**INFORMATION PROVIDED:**
□ □ □ □ □
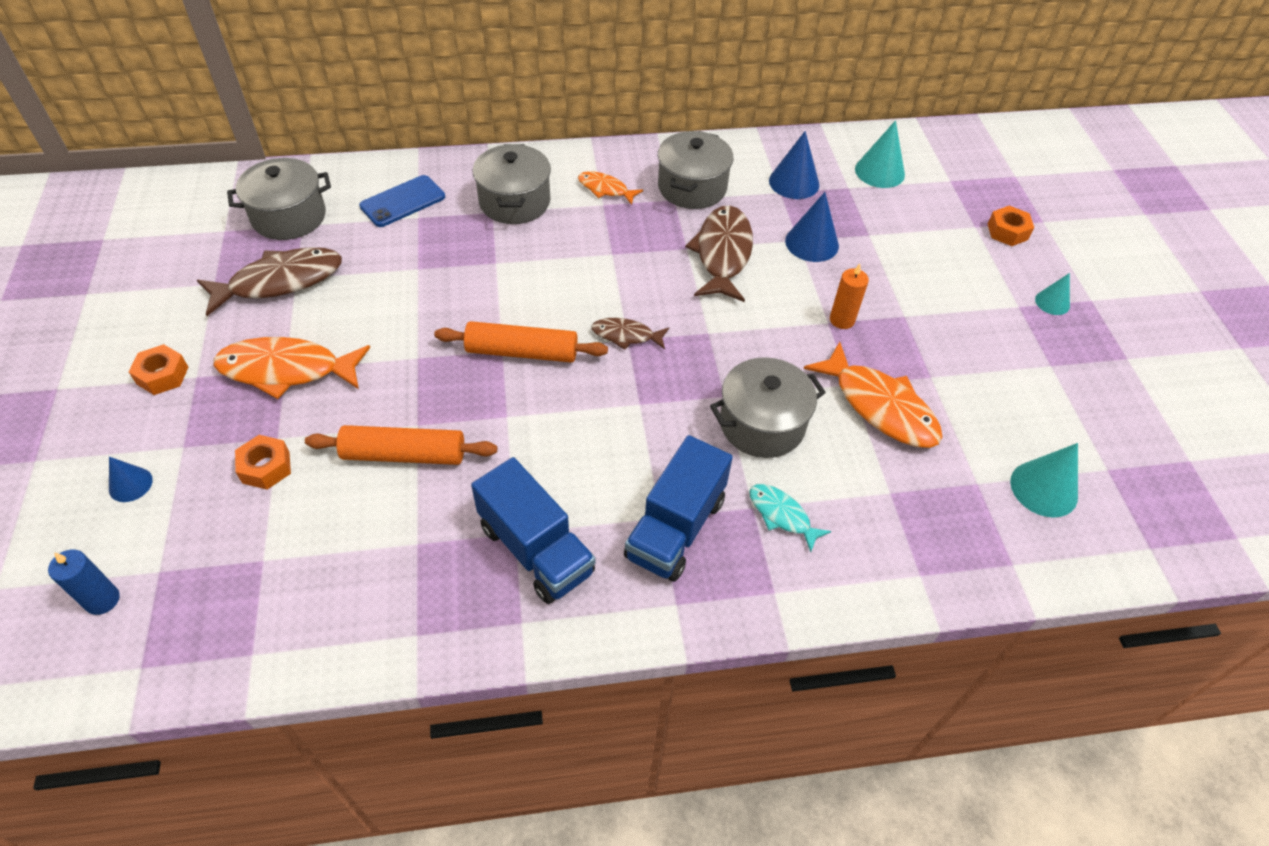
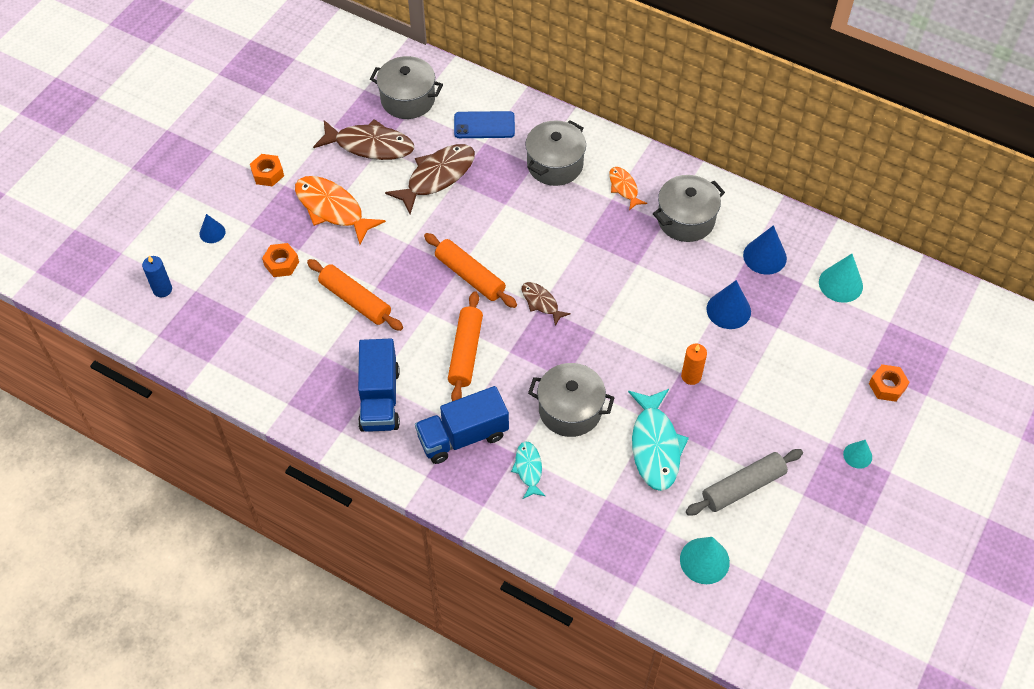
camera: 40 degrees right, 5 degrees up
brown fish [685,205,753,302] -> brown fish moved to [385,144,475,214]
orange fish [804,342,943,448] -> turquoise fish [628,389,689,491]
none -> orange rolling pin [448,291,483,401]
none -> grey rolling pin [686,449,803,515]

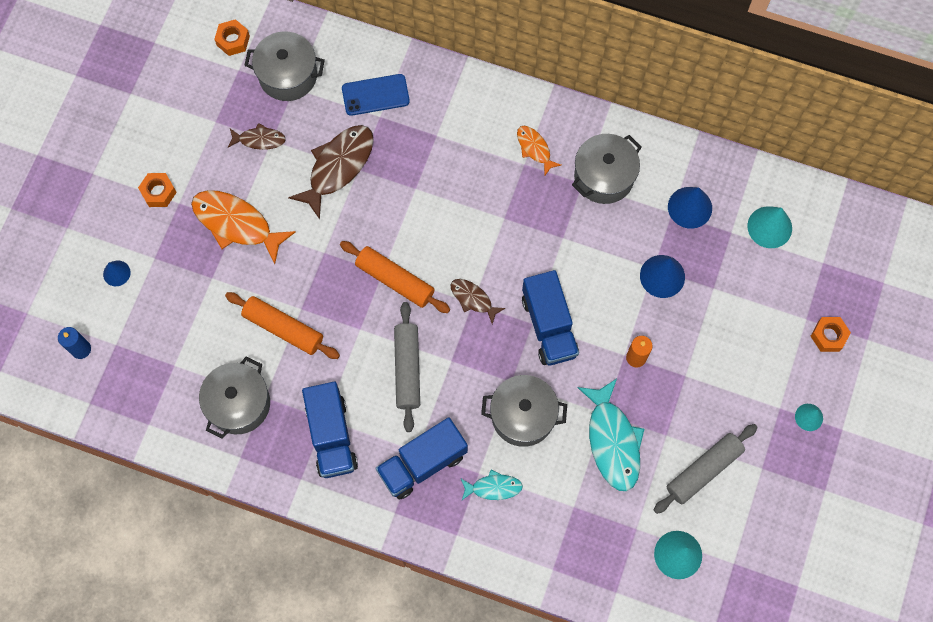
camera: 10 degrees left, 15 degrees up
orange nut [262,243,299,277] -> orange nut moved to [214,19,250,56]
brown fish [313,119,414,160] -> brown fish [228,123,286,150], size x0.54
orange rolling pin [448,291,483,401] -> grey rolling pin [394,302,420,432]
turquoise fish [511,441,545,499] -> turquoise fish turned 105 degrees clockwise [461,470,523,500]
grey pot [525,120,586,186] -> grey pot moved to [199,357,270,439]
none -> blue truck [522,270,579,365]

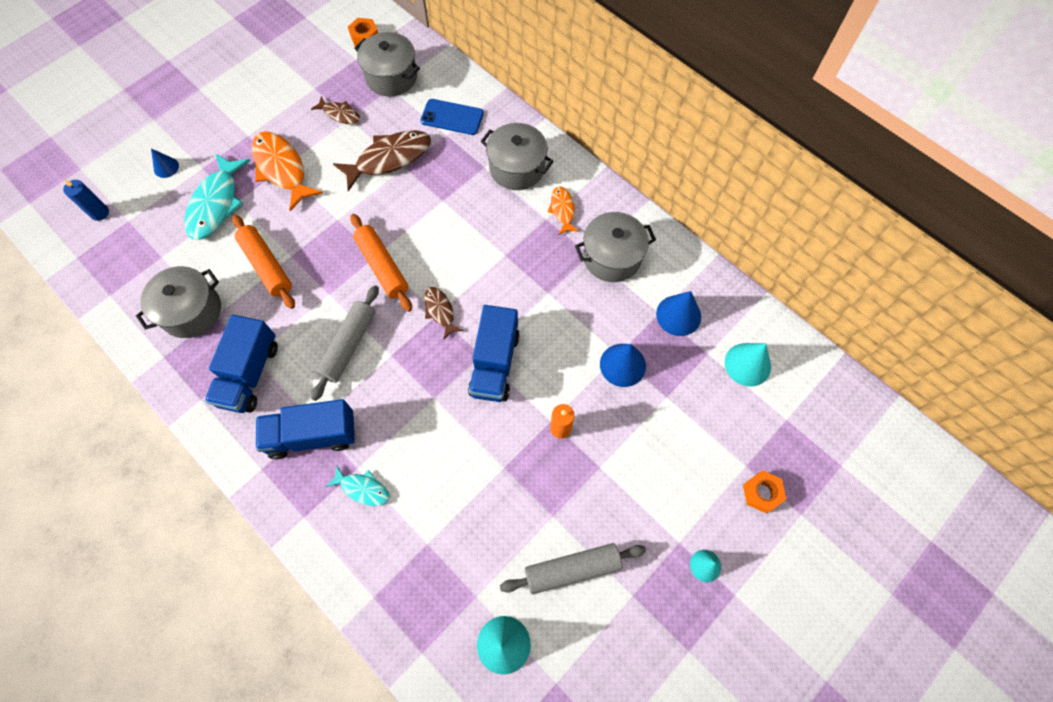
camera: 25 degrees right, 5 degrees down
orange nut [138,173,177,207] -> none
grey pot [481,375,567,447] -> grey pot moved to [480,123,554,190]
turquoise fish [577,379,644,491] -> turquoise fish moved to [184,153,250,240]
□ □ □ □ □
**WHAT THE TASK REQUIRES:**
Every line from the one containing "none -> grey rolling pin [686,449,803,515]" through the last line of the data, both included, is to be repeated exactly; the pictures are to be left out.

**RESULT FOR THIS TASK:**
none -> grey rolling pin [686,449,803,515]

camera: 10 degrees left, 15 degrees up
orange nut [262,243,299,277] -> orange nut moved to [214,19,250,56]
brown fish [313,119,414,160] -> brown fish [228,123,286,150], size x0.54
orange rolling pin [448,291,483,401] -> grey rolling pin [394,302,420,432]
turquoise fish [511,441,545,499] -> turquoise fish turned 105 degrees clockwise [461,470,523,500]
grey pot [525,120,586,186] -> grey pot moved to [199,357,270,439]
none -> blue truck [522,270,579,365]

camera: 25 degrees right, 5 degrees down
orange nut [138,173,177,207] -> none
grey pot [481,375,567,447] -> grey pot moved to [480,123,554,190]
turquoise fish [577,379,644,491] -> turquoise fish moved to [184,153,250,240]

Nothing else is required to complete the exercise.